*** Block opens ***
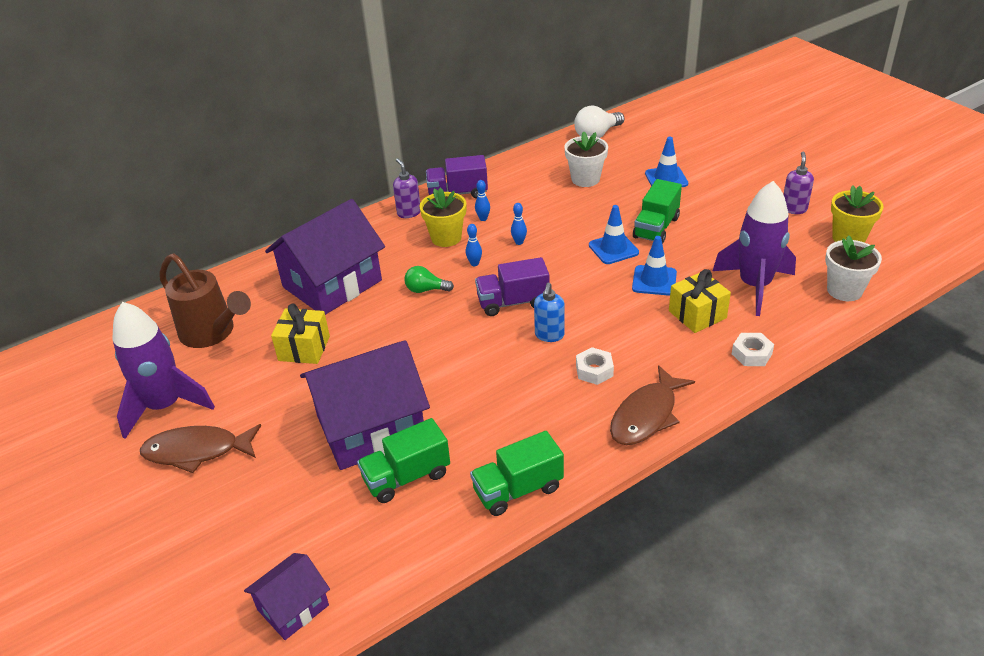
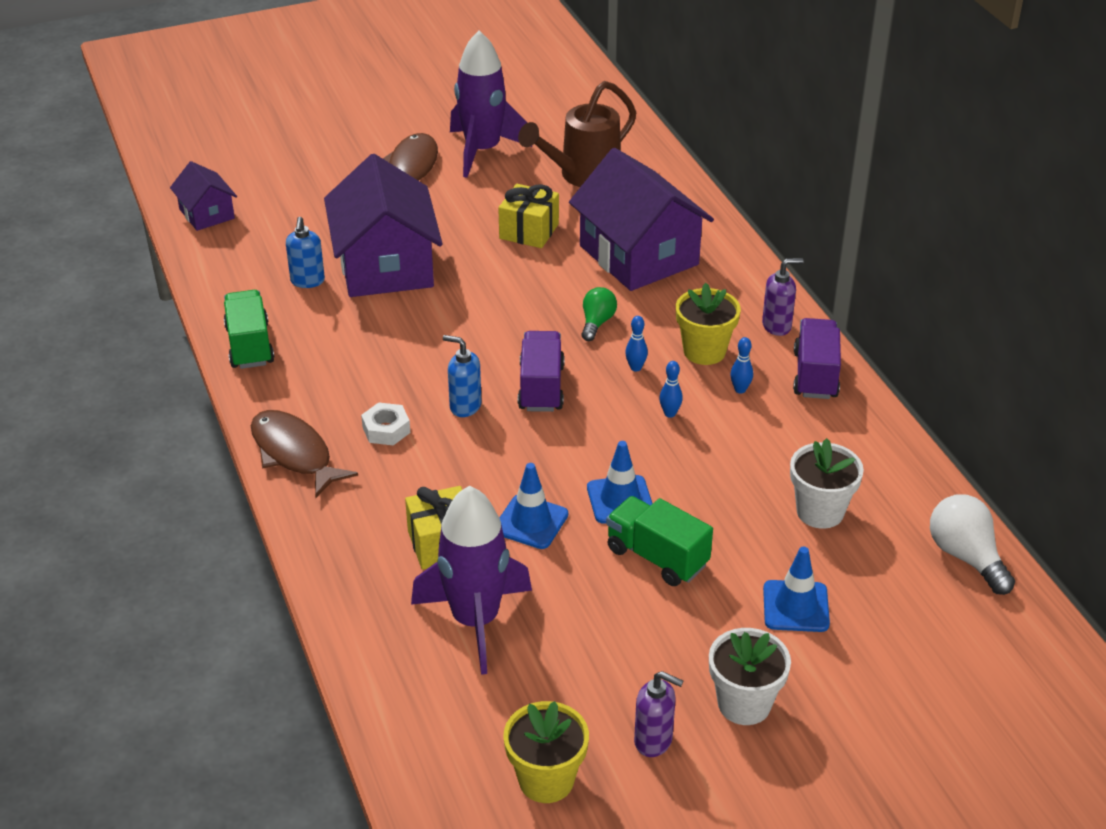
camera: 100 degrees right, 0 degrees up
(406, 477) = (307, 281): green truck -> blue soap dispenser
(751, 354) = (344, 571): white nut -> none
(844, 290) = (421, 718): white flower pot -> white flower pot (744, 704)

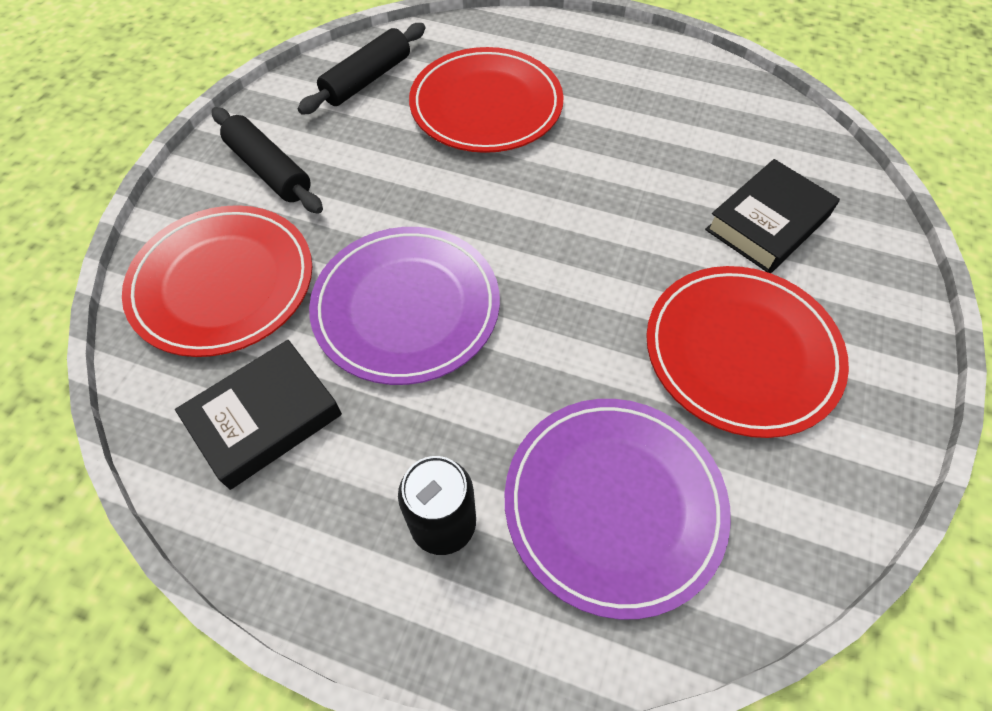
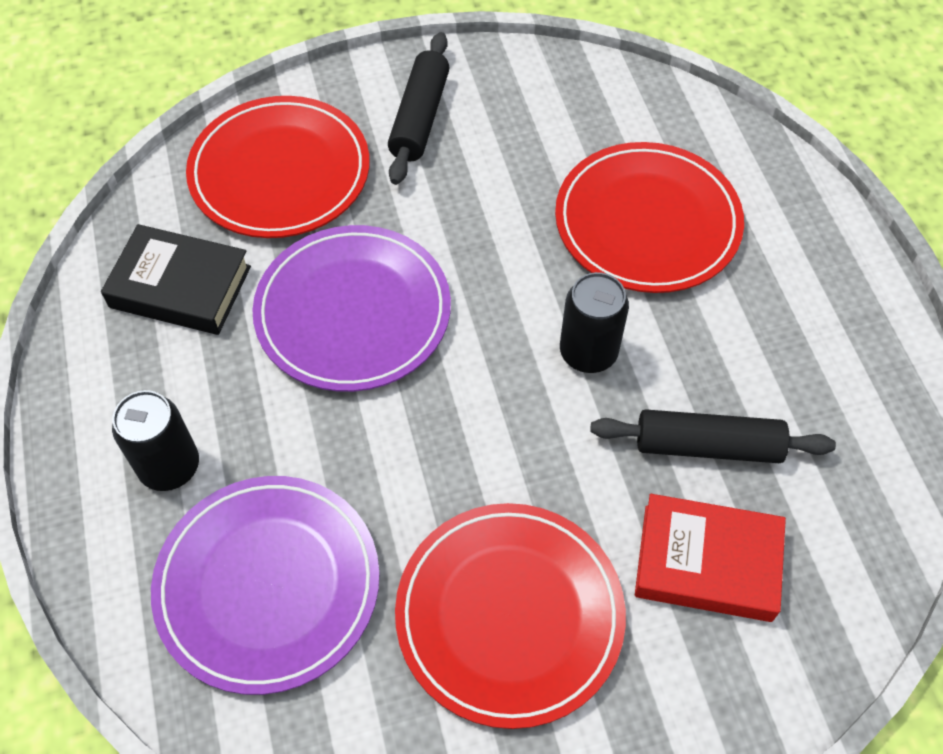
camera: 55 degrees right, 0 degrees up
(367, 79) = (592, 109): black rolling pin -> black rolling pin (707, 445)
(562, 192) = (588, 353): none -> black can
(767, 223) = (707, 563): black book -> red book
*** Block closes ***
### Your task
Leaving the images out, return every record exactly.

### Your response
camera: 100 degrees right, 0 degrees up
(406, 477) = (307, 281): green truck -> blue soap dispenser
(751, 354) = (344, 571): white nut -> none
(844, 290) = (421, 718): white flower pot -> white flower pot (744, 704)

camera: 55 degrees right, 0 degrees up
(367, 79) = (592, 109): black rolling pin -> black rolling pin (707, 445)
(562, 192) = (588, 353): none -> black can
(767, 223) = (707, 563): black book -> red book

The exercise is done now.